[Saved data entries]
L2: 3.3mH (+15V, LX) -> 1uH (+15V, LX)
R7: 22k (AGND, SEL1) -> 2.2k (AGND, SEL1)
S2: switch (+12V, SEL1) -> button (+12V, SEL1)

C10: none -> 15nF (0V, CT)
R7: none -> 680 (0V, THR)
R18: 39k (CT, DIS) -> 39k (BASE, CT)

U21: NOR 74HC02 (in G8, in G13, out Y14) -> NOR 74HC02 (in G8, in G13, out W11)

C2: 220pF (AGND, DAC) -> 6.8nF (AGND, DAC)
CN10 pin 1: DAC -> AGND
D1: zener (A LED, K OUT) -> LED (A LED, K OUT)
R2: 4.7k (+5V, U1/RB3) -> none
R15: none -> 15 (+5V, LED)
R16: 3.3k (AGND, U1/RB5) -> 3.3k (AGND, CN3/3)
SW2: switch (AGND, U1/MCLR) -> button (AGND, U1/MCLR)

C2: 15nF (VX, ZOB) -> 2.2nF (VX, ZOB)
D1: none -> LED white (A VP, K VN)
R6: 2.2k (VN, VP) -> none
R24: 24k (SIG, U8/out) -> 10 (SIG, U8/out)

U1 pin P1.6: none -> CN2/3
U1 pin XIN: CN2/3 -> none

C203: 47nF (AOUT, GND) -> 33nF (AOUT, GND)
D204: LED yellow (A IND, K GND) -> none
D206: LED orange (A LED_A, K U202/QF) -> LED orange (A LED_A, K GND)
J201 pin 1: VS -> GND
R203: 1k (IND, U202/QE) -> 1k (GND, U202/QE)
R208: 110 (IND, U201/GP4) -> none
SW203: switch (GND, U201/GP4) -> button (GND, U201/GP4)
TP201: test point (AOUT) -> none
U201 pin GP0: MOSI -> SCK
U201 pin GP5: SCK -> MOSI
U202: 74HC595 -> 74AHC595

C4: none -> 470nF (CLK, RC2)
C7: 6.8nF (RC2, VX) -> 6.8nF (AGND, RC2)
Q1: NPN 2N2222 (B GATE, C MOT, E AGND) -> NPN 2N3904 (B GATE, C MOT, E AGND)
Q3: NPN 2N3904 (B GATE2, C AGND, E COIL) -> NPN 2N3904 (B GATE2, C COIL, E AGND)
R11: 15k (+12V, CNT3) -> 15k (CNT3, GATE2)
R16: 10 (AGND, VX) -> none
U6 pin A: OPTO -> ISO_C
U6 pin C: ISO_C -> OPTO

» ABOUT THIS TASK:
Locate the word "AOUT" in the entries, and copy every line where it is found.

» EXERCISE RESPONSE:
C203: 47nF (AOUT, GND) -> 33nF (AOUT, GND)
TP201: test point (AOUT) -> none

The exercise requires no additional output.